===== SOURCE MATERIAL =====

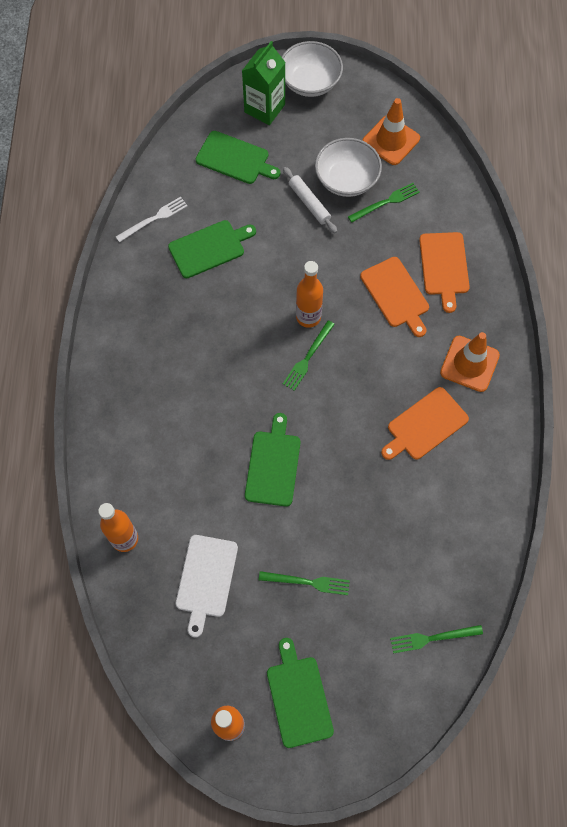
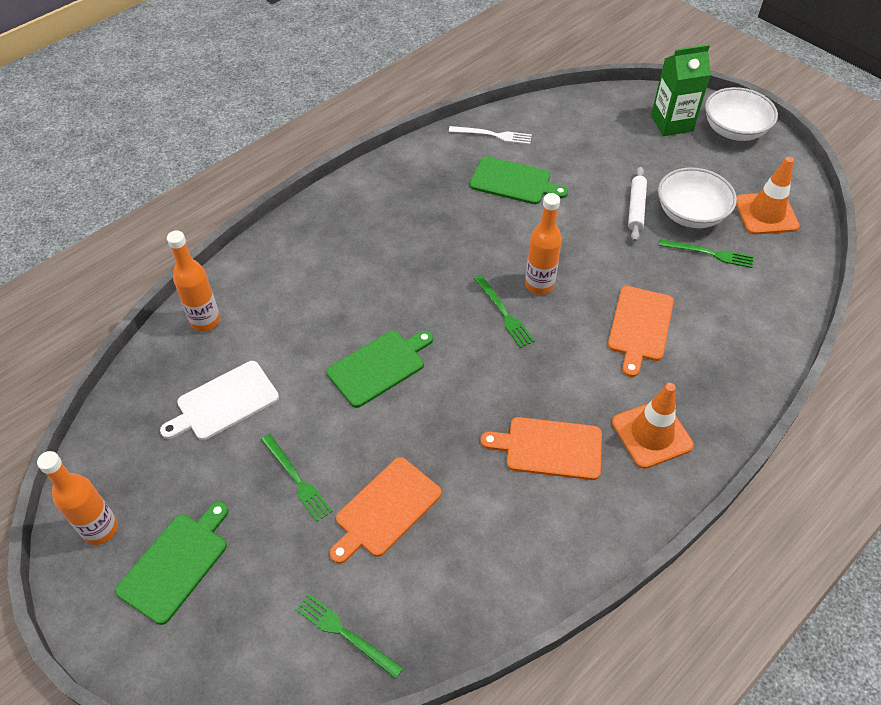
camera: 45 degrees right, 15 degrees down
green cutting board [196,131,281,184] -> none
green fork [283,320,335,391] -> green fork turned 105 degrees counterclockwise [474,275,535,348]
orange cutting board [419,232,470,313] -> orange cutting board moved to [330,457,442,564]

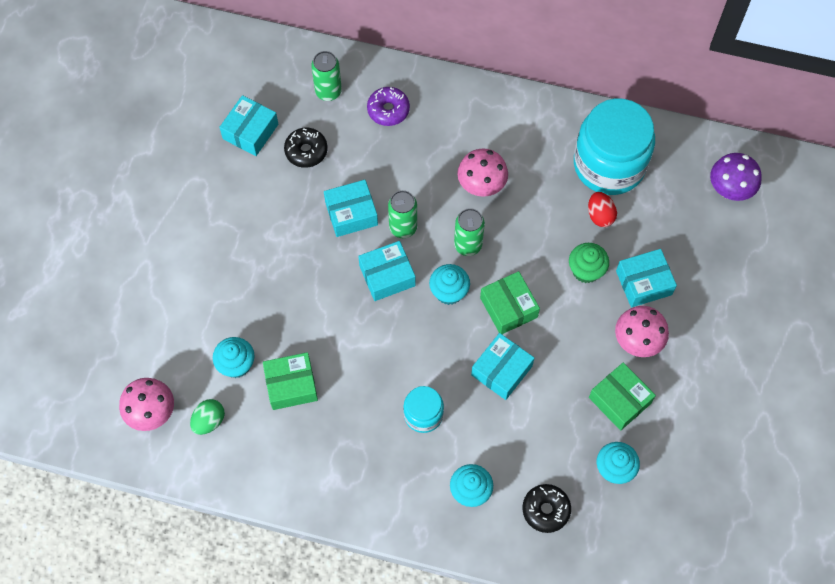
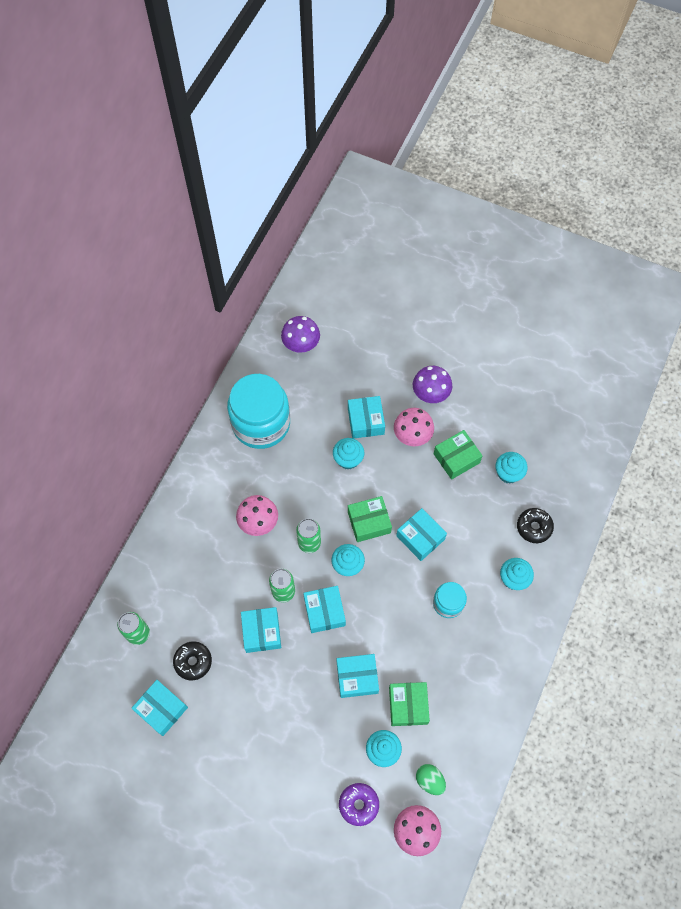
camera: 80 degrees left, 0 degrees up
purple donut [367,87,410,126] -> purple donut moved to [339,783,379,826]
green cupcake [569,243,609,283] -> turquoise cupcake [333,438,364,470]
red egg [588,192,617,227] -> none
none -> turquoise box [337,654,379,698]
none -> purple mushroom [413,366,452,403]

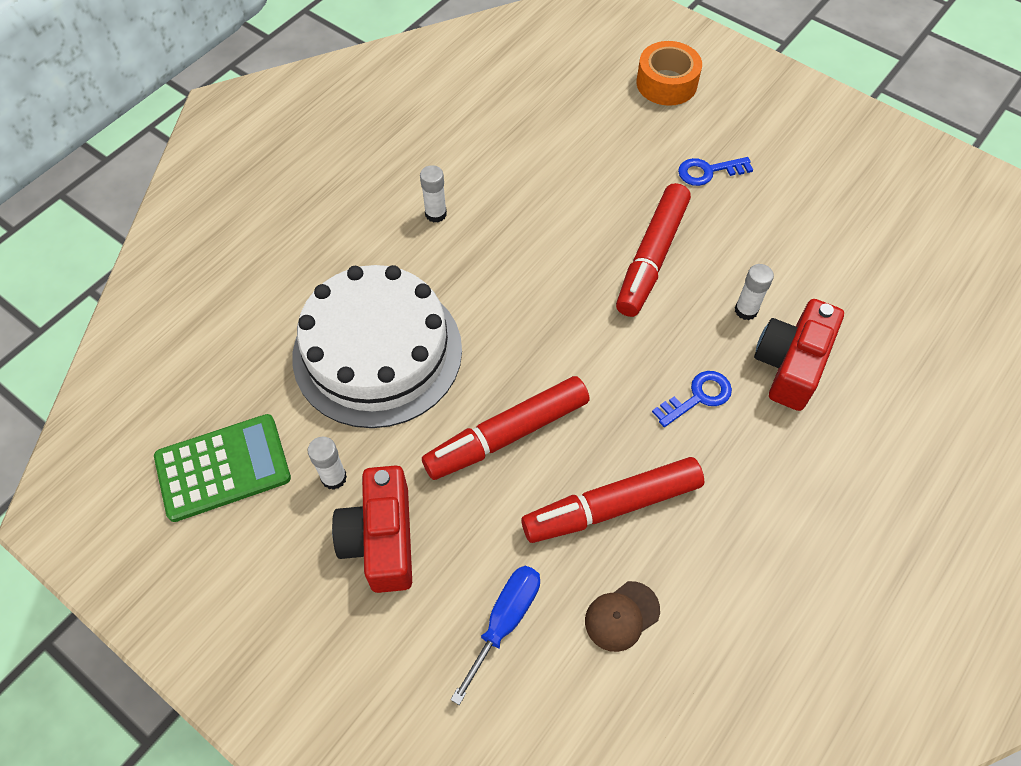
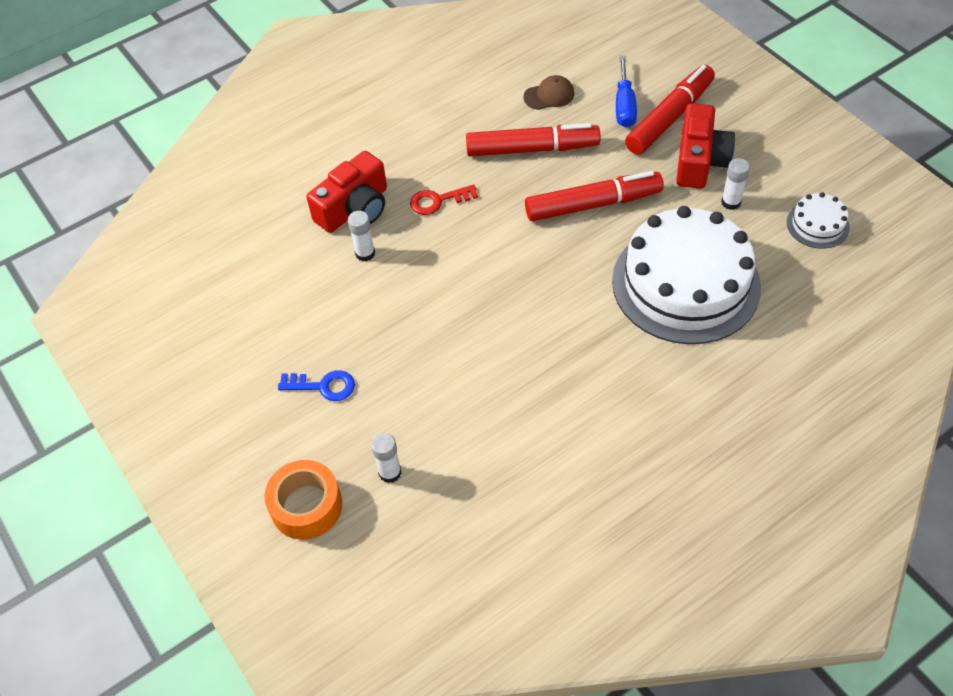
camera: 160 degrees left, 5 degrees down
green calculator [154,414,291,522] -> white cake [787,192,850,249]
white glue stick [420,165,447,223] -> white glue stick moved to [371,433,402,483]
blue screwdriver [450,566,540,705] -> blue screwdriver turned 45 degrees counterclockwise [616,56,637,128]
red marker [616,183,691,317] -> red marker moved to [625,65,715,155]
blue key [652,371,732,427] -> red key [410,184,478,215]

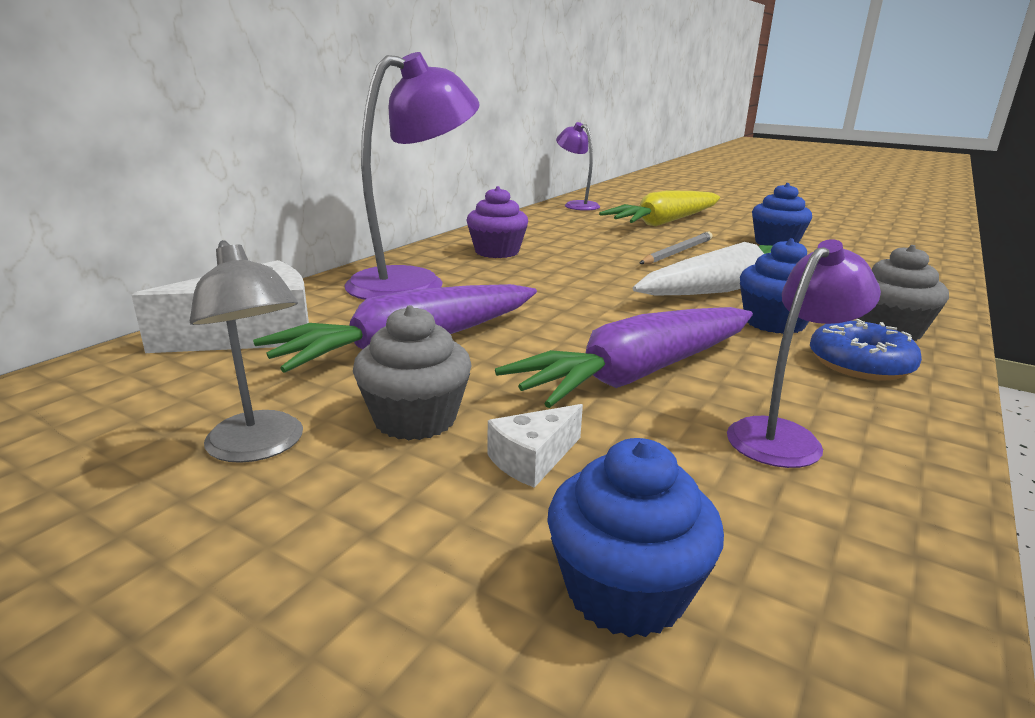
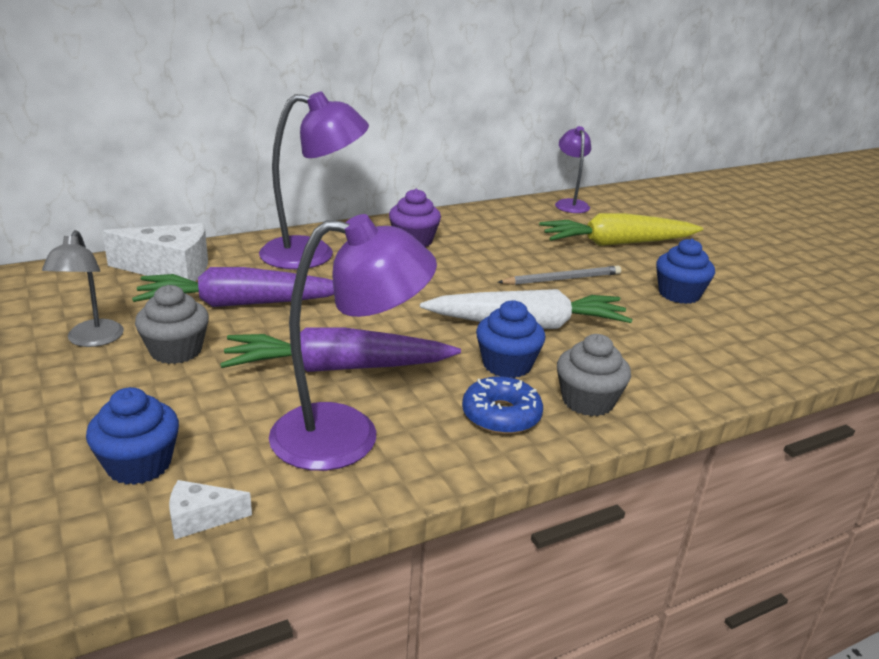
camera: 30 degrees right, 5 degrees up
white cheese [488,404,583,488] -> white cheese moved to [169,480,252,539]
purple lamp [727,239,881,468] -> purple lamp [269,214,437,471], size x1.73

=====

=== WORK TO BE COMPLETED ===
In the entries above, every line from the line with "none -> turquoise box [337,654,379,698]" to the line with "green calculator [154,414,291,522]" is to be printed exactly, with both ends included and pictures excluded.

=== RESULT OF THE EXERCISE ===
none -> turquoise box [337,654,379,698]
none -> purple mushroom [413,366,452,403]

camera: 160 degrees left, 5 degrees down
green calculator [154,414,291,522] -> white cake [787,192,850,249]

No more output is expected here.